→ SUPPLIED DATA

- - - - - - -

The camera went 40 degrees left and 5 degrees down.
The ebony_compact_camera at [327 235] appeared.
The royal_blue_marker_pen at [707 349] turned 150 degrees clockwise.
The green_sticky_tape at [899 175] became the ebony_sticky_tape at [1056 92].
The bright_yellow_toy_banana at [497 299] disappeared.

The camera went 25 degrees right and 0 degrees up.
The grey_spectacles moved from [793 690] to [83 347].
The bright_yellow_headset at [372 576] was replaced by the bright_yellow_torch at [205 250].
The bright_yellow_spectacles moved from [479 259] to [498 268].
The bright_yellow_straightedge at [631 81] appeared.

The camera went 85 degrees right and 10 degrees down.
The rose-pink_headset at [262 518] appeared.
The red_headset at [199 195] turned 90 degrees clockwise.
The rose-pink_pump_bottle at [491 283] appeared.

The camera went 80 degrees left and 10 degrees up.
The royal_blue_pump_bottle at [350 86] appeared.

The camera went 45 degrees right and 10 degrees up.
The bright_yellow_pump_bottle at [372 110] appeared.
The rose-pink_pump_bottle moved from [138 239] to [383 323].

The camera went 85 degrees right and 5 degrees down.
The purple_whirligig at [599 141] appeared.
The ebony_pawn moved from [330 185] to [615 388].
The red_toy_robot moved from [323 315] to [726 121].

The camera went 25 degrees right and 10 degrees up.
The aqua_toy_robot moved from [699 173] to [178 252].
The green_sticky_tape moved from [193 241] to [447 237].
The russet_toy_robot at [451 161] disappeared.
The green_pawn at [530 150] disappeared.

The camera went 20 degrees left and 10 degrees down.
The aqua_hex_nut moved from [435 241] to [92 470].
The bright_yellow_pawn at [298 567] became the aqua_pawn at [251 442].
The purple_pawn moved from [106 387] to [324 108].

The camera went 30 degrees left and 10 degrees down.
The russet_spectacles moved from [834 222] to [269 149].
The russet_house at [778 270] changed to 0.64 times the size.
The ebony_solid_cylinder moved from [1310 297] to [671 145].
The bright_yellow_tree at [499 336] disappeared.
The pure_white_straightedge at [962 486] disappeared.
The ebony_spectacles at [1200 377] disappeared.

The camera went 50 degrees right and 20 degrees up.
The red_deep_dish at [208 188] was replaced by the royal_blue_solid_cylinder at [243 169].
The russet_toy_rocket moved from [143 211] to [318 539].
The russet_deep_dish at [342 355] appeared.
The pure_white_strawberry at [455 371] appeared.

- - - - - - -

→ HOW TO COMPLETE THIS TASK
Copy out word for word each line of the listing, from the very first line down to the line containing "The green_sticky_tape at", and stop after that line.

→ ANSWER TO THIS TASK
The camera went 40 degrees left and 5 degrees down.
The ebony_compact_camera at [327 235] appeared.
The royal_blue_marker_pen at [707 349] turned 150 degrees clockwise.
The green_sticky_tape at [899 175] became the ebony_sticky_tape at [1056 92].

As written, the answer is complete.